[Start of section]
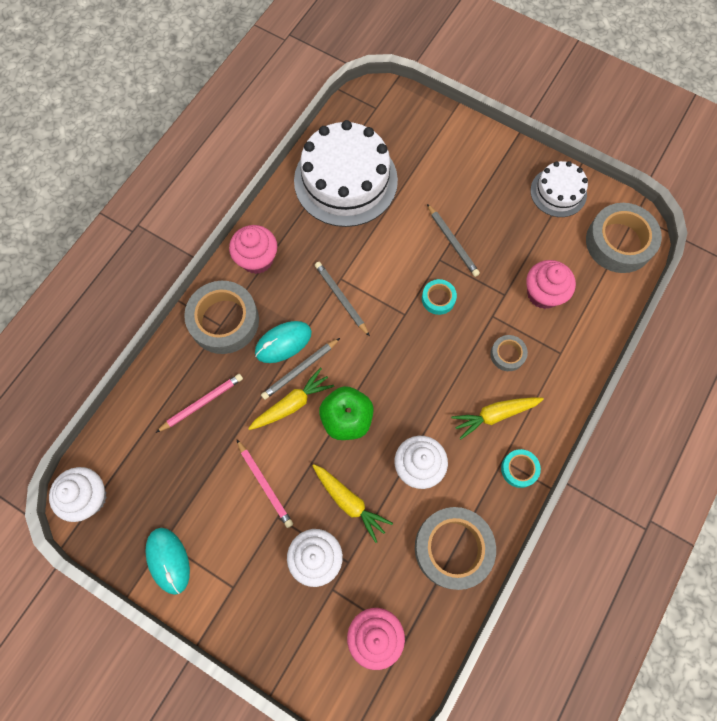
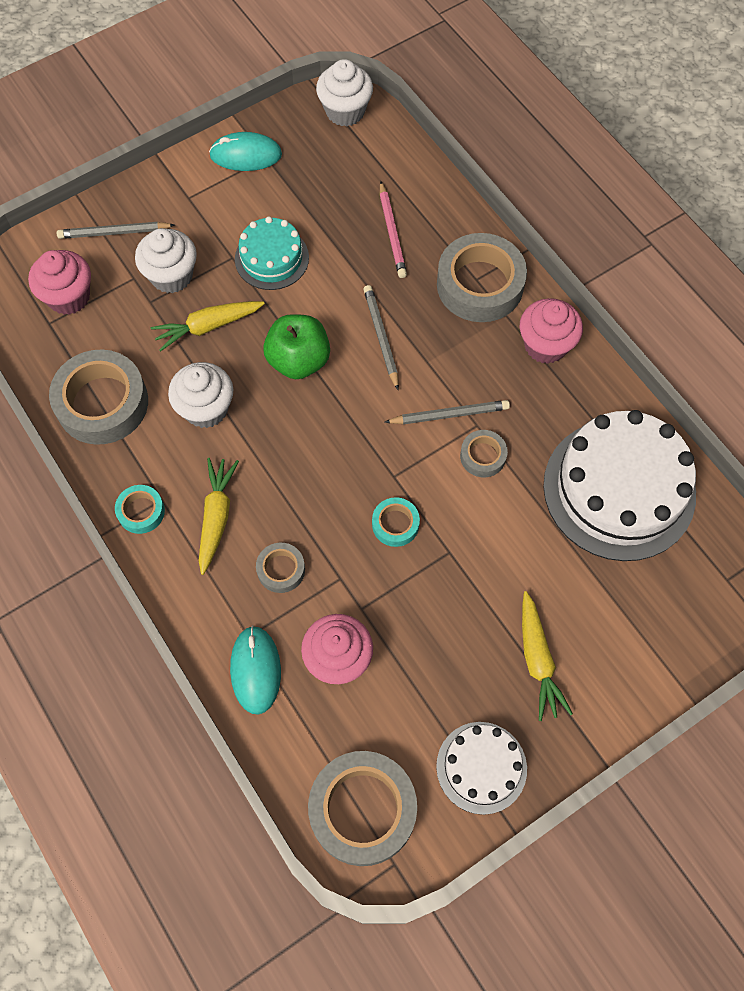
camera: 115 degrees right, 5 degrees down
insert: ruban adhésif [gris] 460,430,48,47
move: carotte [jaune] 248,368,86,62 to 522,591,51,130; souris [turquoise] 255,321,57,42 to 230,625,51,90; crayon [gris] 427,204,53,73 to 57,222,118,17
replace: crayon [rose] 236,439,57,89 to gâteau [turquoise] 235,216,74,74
[End of section]
HOW TO COMPLETE THIS TASK
Reproduce the data above verbatim, minus any images.

RESPONSE AREA
camera: 115 degrees right, 5 degrees down
insert: ruban adhésif [gris] 460,430,48,47
move: carotte [jaune] 248,368,86,62 to 522,591,51,130; souris [turquoise] 255,321,57,42 to 230,625,51,90; crayon [gris] 427,204,53,73 to 57,222,118,17
replace: crayon [rose] 236,439,57,89 to gâteau [turquoise] 235,216,74,74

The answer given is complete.